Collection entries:

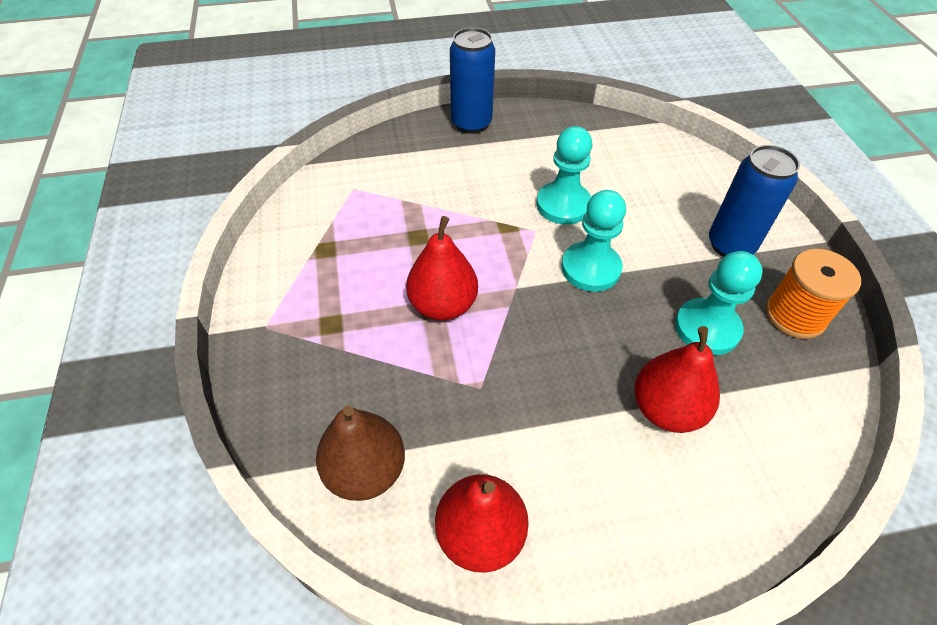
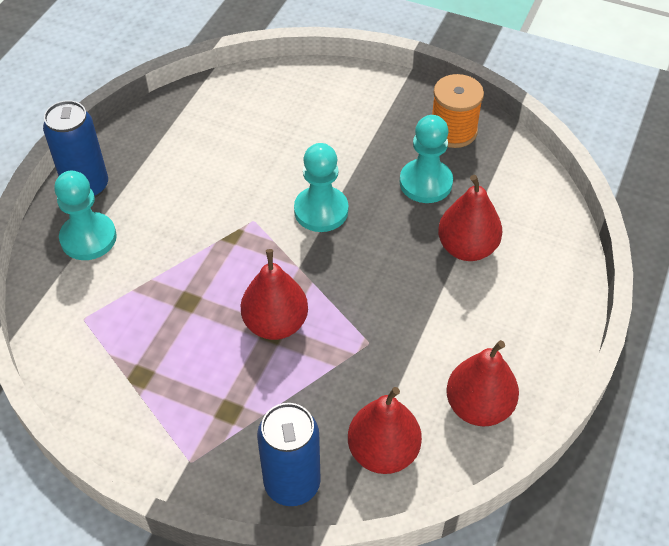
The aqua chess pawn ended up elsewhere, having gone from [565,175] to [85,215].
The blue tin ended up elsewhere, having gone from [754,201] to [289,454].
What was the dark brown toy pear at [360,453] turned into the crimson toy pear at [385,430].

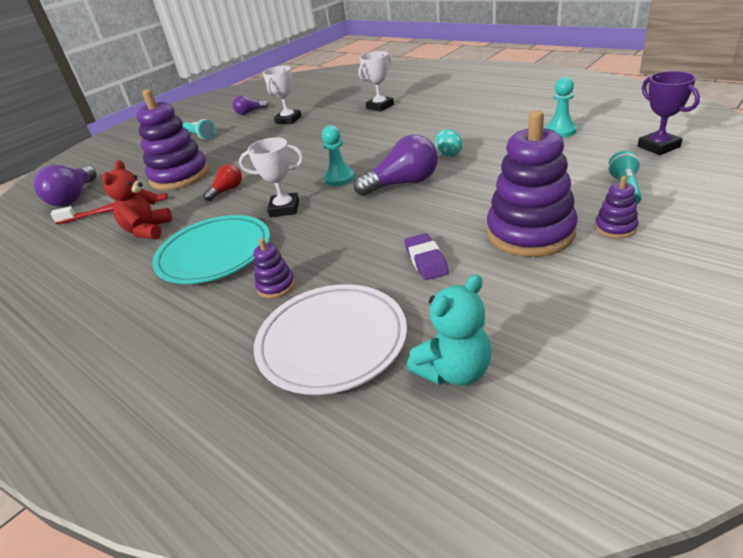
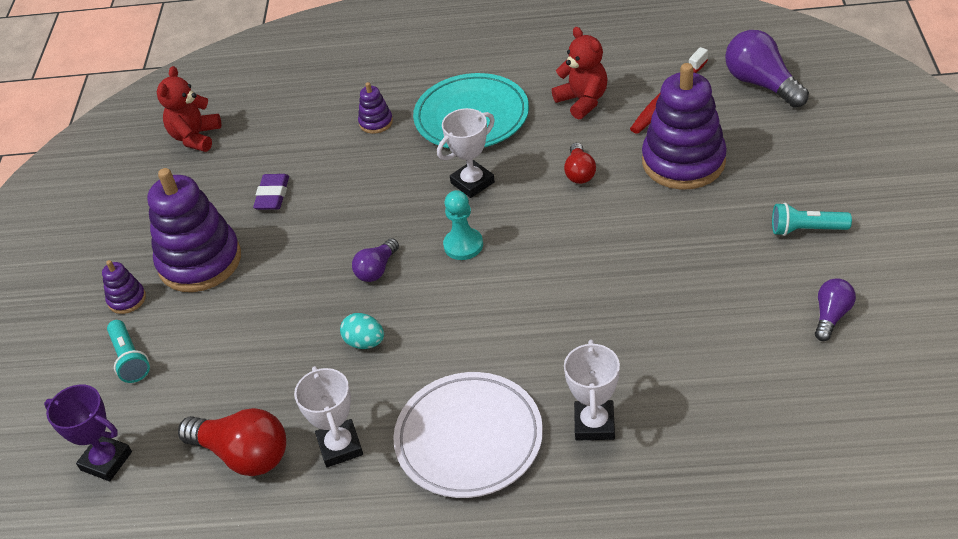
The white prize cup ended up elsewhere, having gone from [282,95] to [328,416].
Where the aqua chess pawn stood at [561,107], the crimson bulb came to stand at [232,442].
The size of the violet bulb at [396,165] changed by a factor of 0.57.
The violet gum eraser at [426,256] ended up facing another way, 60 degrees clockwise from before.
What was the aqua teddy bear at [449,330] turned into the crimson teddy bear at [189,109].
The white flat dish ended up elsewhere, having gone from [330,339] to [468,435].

Work required:
Beginning with the line that holds "The size of", restate word for word every line down to the end of the data, and only those lines.

Answer section:
The size of the violet bulb at [396,165] changed by a factor of 0.57.
The violet gum eraser at [426,256] ended up facing another way, 60 degrees clockwise from before.
What was the aqua teddy bear at [449,330] turned into the crimson teddy bear at [189,109].
The white flat dish ended up elsewhere, having gone from [330,339] to [468,435].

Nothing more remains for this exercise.